The answer must consist solely of the line containing "The robot/brown moved" and every line after it in the records below, through the last, each reproduced exactly.

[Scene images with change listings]
+ + + + + + +

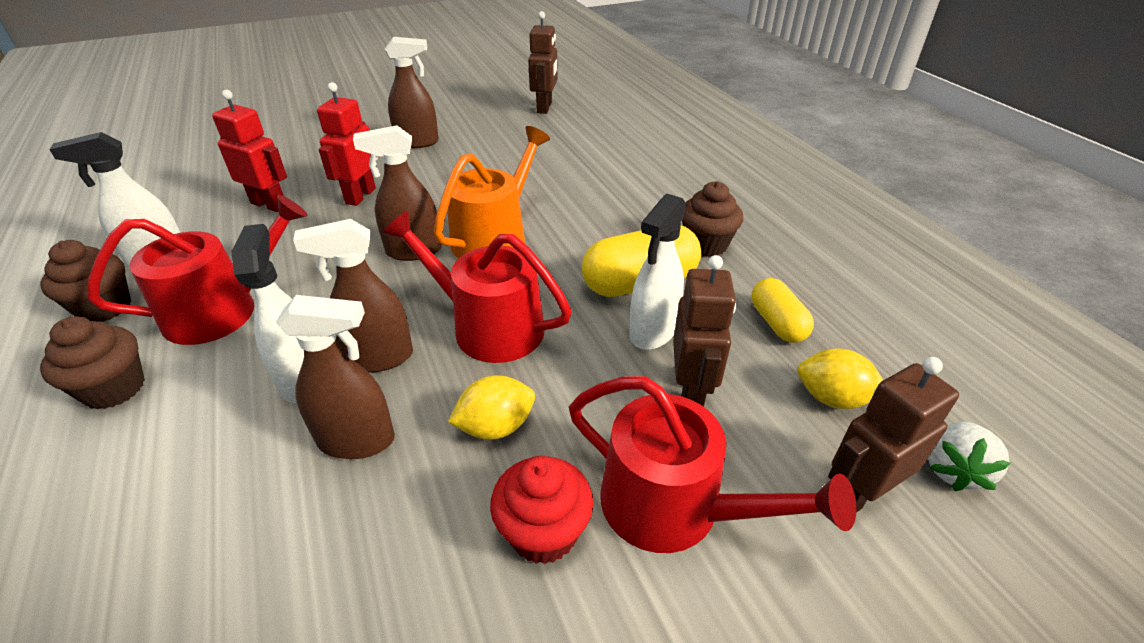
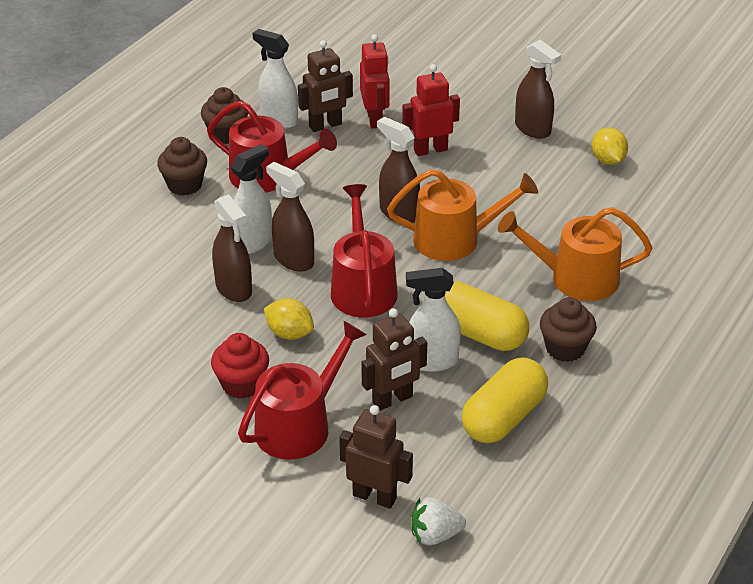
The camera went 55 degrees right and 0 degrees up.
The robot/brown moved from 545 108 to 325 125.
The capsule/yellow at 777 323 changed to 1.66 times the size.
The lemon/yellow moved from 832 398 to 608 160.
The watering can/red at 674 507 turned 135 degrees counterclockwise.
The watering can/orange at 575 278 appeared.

+ + + + + + +

▸ RESULT FOR THIS EXERCISE:
The robot/brown moved from 545 108 to 325 125.
The capsule/yellow at 777 323 changed to 1.66 times the size.
The lemon/yellow moved from 832 398 to 608 160.
The watering can/red at 674 507 turned 135 degrees counterclockwise.
The watering can/orange at 575 278 appeared.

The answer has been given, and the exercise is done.